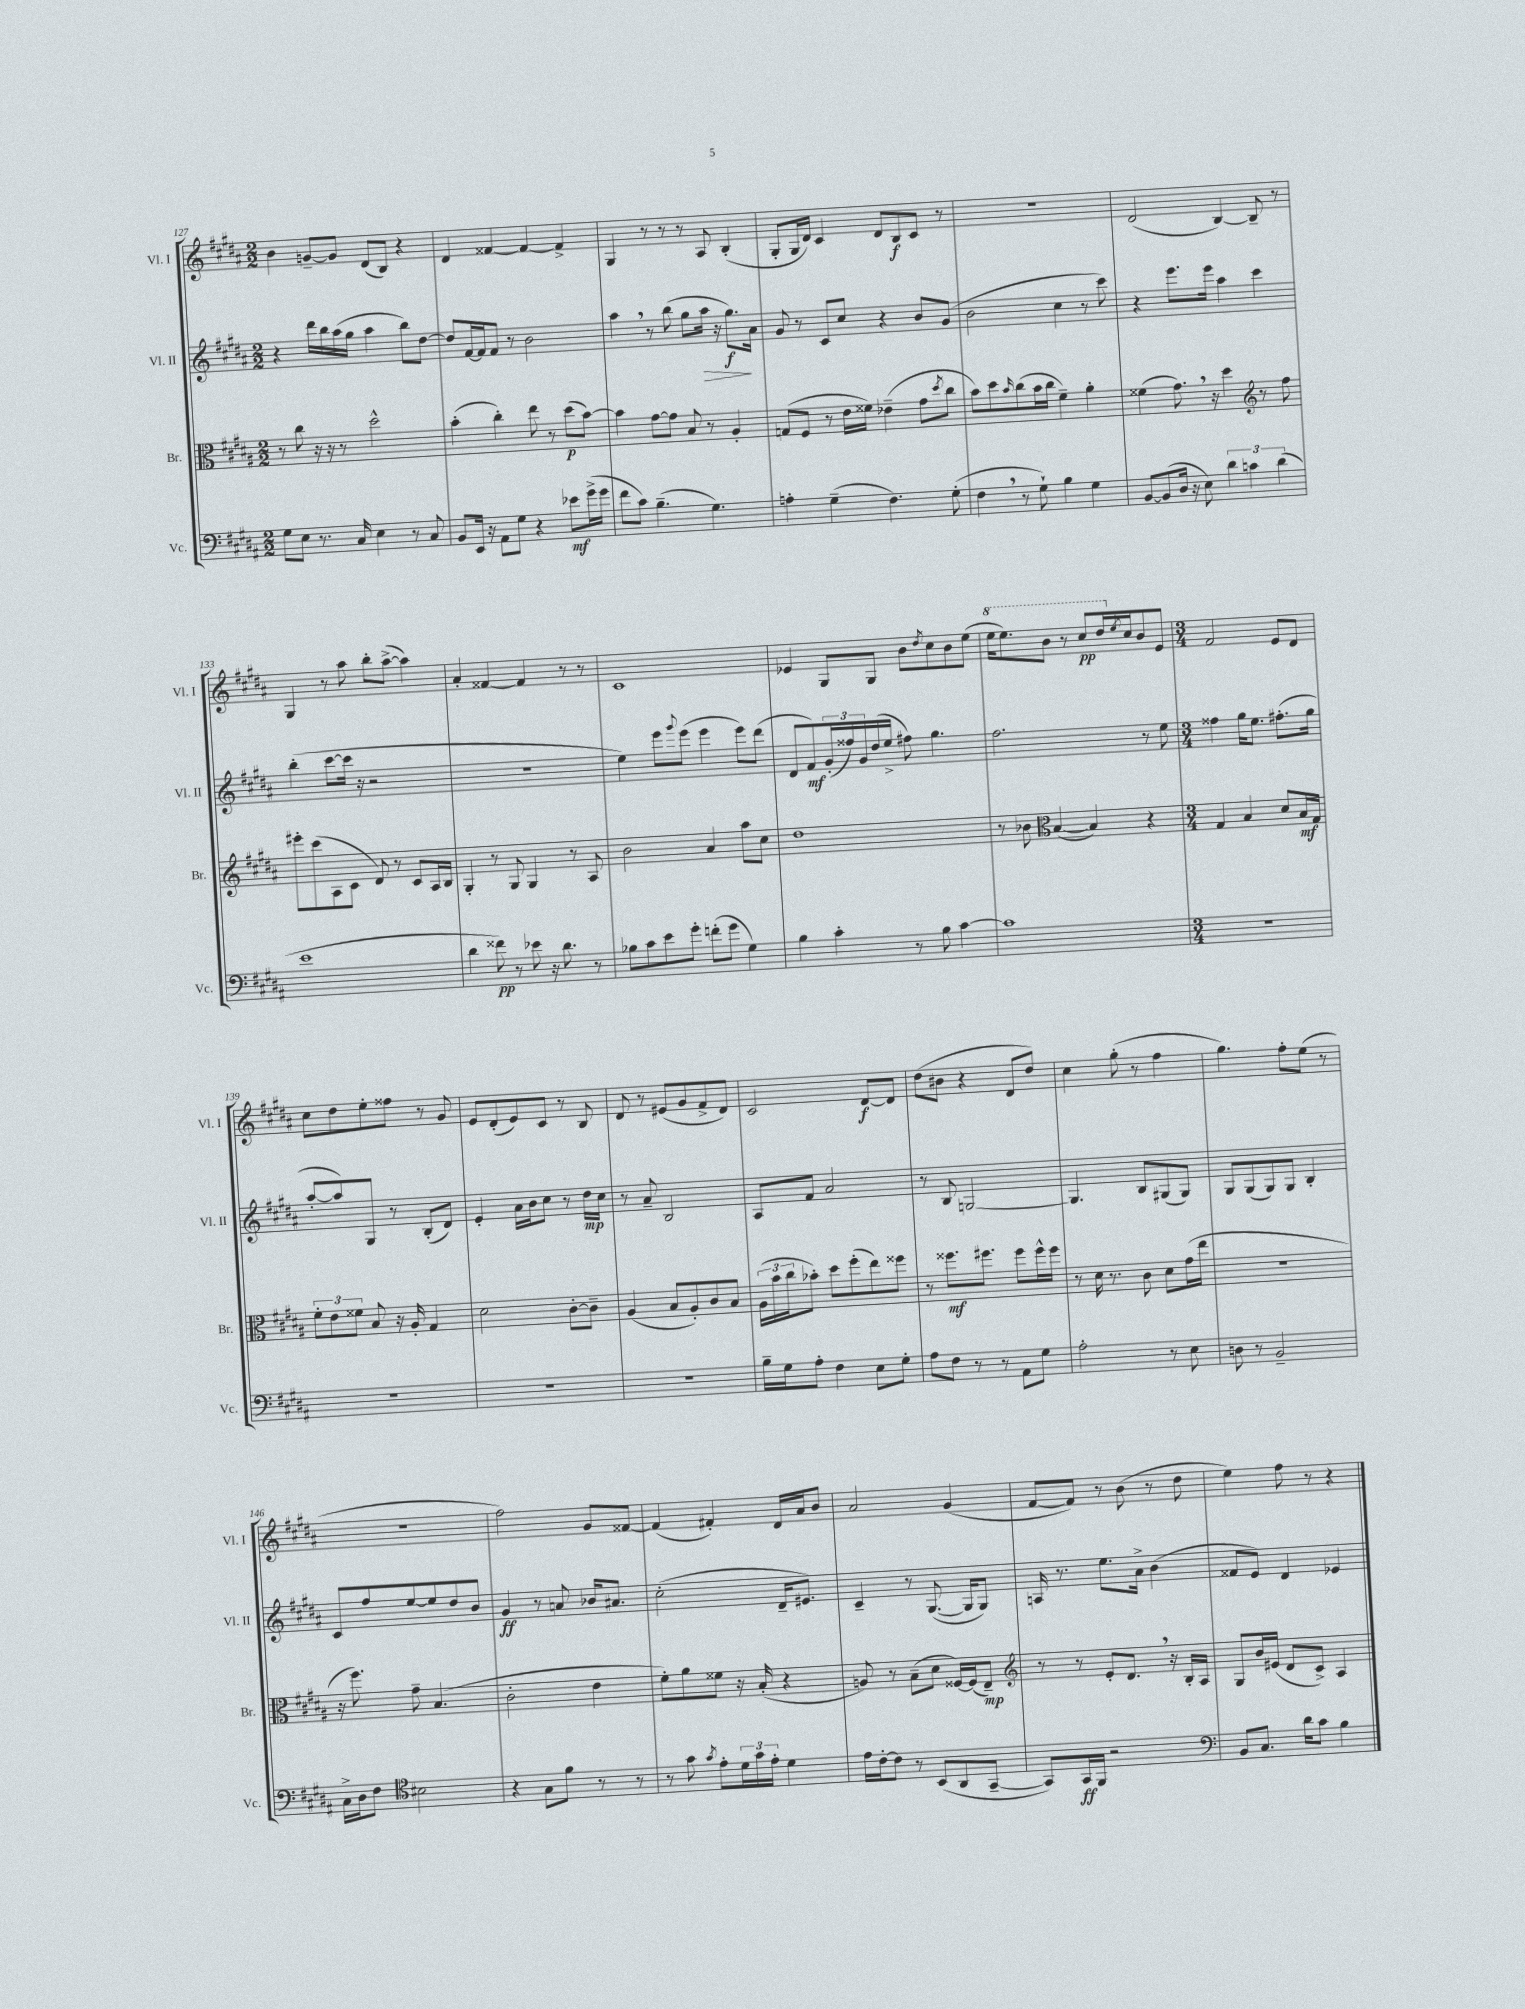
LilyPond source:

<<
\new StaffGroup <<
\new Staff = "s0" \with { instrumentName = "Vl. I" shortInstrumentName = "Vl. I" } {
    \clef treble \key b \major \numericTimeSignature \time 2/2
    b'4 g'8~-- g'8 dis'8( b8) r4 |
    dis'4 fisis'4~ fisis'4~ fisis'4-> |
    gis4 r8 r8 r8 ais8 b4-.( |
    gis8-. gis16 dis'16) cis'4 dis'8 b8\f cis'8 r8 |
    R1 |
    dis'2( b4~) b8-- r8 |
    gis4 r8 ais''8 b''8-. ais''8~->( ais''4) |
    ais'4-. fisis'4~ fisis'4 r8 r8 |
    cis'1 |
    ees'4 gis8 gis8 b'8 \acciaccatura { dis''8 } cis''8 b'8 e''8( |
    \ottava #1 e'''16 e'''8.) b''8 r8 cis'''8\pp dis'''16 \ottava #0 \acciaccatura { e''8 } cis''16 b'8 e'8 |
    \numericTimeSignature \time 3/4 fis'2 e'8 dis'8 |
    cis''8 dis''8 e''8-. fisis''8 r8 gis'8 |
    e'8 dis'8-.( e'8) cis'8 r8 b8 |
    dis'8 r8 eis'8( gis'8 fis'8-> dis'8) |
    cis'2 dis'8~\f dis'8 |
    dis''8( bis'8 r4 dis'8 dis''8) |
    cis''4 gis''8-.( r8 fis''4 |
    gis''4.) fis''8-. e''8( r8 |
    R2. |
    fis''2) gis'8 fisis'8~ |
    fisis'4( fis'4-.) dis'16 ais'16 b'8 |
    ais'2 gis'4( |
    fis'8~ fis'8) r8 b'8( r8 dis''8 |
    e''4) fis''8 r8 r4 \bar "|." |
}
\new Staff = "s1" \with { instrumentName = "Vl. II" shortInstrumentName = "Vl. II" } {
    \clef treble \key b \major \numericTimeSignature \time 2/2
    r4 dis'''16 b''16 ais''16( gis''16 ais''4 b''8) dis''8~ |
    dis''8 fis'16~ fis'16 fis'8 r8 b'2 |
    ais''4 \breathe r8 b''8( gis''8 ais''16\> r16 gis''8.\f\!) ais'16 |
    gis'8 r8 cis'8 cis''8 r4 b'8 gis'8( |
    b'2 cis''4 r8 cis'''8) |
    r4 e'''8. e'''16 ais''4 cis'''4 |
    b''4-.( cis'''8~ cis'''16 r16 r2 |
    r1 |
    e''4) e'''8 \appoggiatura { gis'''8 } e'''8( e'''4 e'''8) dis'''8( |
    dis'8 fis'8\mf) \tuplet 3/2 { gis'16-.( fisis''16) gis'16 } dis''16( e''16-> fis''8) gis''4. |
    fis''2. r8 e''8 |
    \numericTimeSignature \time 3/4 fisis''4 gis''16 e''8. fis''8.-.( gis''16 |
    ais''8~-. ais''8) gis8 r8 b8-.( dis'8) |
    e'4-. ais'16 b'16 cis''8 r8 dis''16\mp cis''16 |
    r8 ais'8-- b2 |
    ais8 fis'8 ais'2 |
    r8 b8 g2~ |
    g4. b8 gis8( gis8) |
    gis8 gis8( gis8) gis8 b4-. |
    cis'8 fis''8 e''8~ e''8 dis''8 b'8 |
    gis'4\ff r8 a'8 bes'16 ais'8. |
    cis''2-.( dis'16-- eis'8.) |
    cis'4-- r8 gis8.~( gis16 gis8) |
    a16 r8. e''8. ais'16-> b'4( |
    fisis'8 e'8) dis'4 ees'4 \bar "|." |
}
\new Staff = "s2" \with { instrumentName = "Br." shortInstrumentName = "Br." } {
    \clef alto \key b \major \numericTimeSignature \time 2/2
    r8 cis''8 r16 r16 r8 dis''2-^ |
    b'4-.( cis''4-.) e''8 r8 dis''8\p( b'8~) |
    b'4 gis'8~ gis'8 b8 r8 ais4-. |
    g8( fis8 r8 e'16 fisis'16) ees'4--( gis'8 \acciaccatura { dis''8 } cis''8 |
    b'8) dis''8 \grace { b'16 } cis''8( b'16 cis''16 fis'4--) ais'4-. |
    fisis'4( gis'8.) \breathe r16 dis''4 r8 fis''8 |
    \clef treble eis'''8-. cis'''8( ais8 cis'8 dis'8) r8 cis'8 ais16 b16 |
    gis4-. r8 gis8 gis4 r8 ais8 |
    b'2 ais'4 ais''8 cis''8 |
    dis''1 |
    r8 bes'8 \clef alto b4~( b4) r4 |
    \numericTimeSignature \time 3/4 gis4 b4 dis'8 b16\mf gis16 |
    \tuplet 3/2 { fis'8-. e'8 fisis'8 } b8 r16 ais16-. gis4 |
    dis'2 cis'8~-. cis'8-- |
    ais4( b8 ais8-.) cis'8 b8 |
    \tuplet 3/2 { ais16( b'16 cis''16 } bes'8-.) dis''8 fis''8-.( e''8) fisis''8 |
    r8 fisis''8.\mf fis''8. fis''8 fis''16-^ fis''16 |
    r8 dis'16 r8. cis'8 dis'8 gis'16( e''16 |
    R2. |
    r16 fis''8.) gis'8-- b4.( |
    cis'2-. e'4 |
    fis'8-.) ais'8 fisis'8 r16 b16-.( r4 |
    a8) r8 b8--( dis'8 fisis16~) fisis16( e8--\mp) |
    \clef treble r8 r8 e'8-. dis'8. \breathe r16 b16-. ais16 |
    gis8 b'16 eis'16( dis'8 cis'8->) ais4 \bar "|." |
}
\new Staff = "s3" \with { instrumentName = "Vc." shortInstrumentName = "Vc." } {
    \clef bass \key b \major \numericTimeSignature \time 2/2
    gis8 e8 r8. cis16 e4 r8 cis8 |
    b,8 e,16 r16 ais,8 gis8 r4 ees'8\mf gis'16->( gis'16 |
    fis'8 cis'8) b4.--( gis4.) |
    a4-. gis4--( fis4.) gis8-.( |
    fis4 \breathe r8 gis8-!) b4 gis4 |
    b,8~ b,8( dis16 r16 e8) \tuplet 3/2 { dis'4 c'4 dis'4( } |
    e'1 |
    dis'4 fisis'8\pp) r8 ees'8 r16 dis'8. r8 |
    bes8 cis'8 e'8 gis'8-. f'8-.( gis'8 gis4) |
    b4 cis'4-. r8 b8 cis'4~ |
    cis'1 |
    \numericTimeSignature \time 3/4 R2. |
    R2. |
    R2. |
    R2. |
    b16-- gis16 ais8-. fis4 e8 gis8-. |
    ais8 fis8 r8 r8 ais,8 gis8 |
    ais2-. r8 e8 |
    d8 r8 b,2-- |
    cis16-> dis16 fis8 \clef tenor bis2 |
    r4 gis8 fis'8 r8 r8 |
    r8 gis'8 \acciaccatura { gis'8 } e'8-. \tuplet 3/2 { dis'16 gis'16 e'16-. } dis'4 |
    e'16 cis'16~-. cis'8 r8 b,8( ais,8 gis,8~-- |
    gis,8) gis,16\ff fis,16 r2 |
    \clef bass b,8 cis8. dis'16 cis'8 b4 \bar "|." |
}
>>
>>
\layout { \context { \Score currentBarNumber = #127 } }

········

How many lines in the records contain the string "with"? Give only the number.

4